[Object correspondence data]

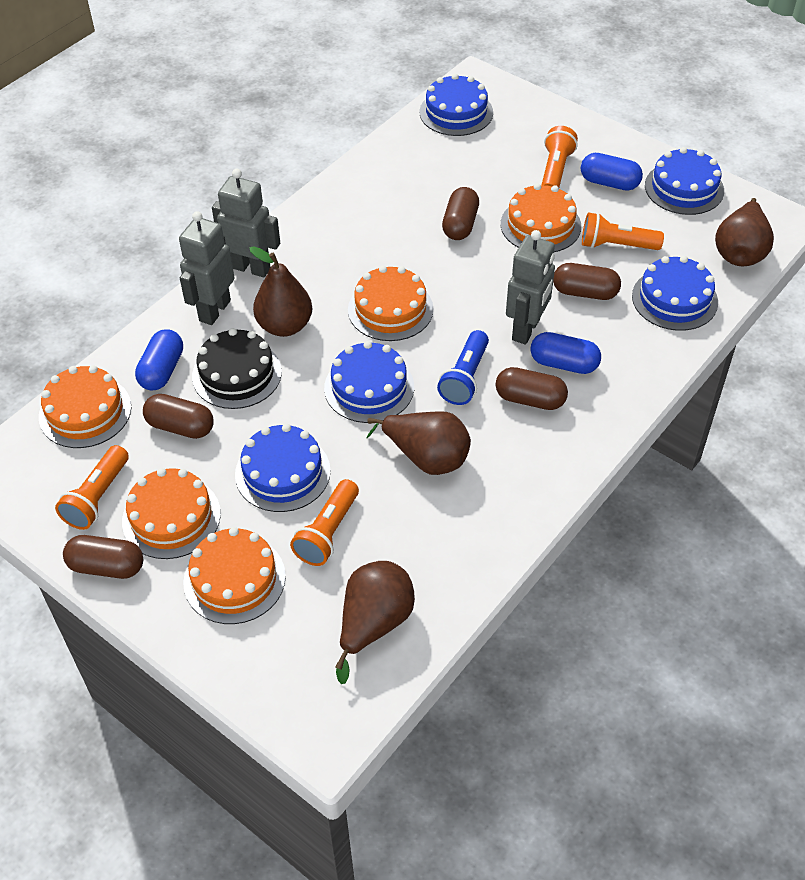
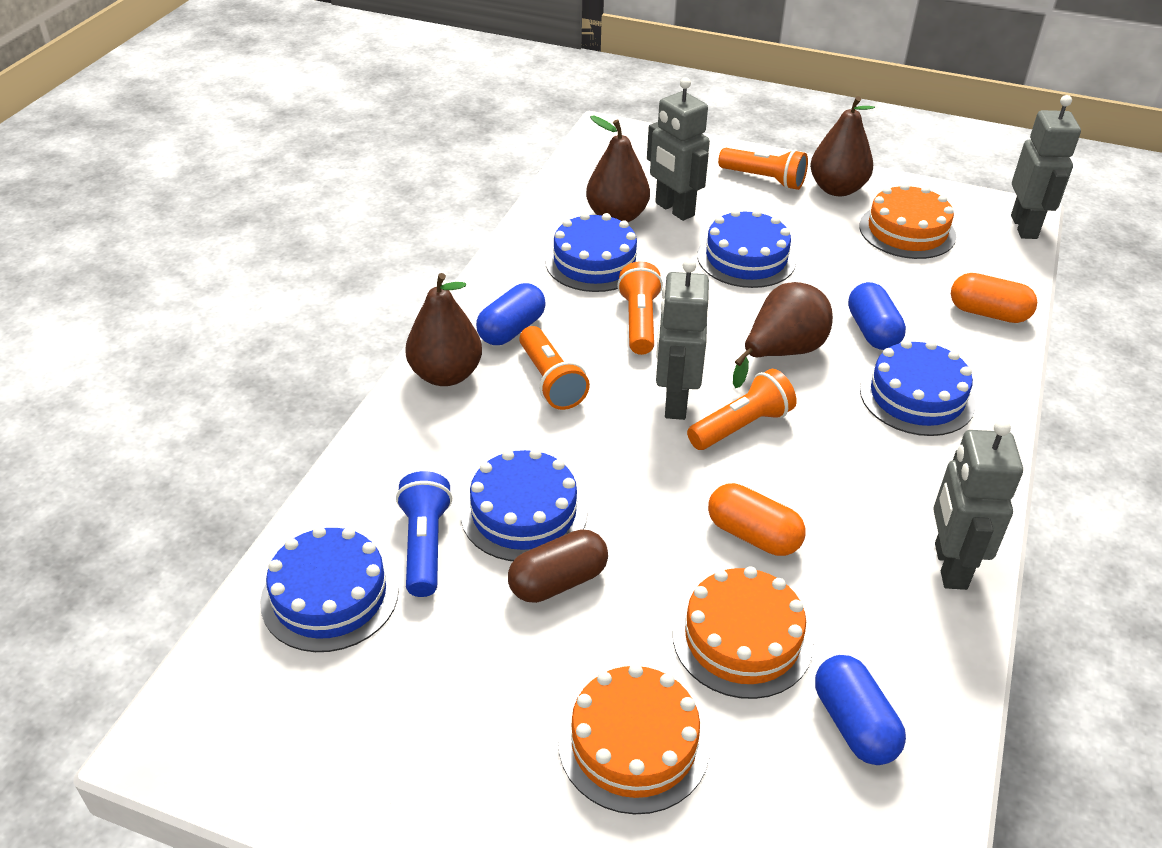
black cake: 1 -> 0
brown capsule: 5 -> 1
grey robot: 3 -> 4
orange cake: 5 -> 3
orange capsule: 0 -> 2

[Exercise description] In the copy, keep every line of the data above exactly and drop each picture.

[Task solution]
black cake: 1 -> 0
brown capsule: 5 -> 1
grey robot: 3 -> 4
orange cake: 5 -> 3
orange capsule: 0 -> 2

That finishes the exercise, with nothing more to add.